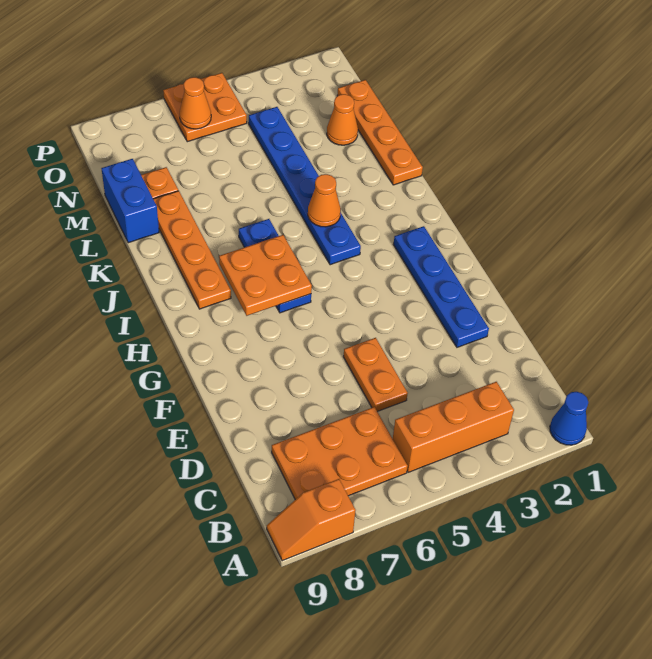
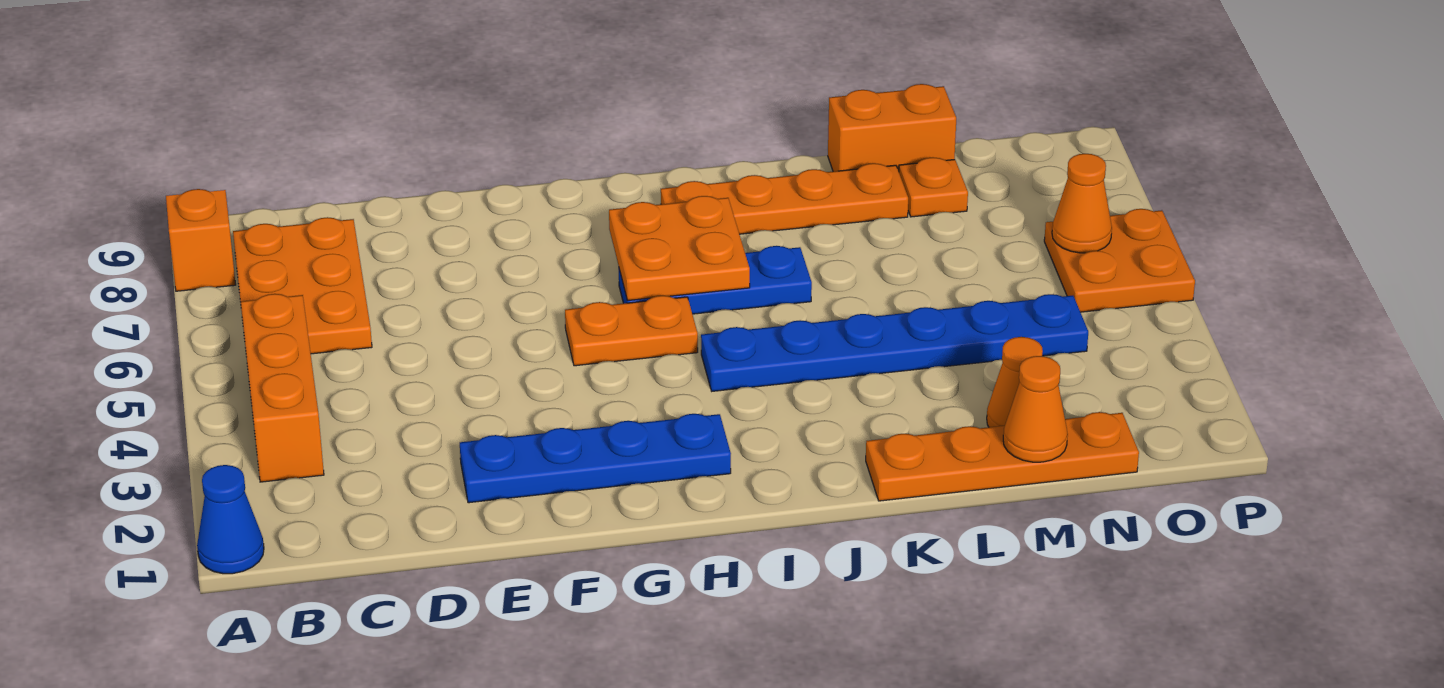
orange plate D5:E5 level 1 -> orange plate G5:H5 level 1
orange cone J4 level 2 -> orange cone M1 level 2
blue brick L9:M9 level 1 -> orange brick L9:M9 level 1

□ □ □ □ □ □ □

Exercise requirements: With the pictures omitted, print each line of the data above precisely as given.

Exercise solution:
orange plate D5:E5 level 1 -> orange plate G5:H5 level 1
orange cone J4 level 2 -> orange cone M1 level 2
blue brick L9:M9 level 1 -> orange brick L9:M9 level 1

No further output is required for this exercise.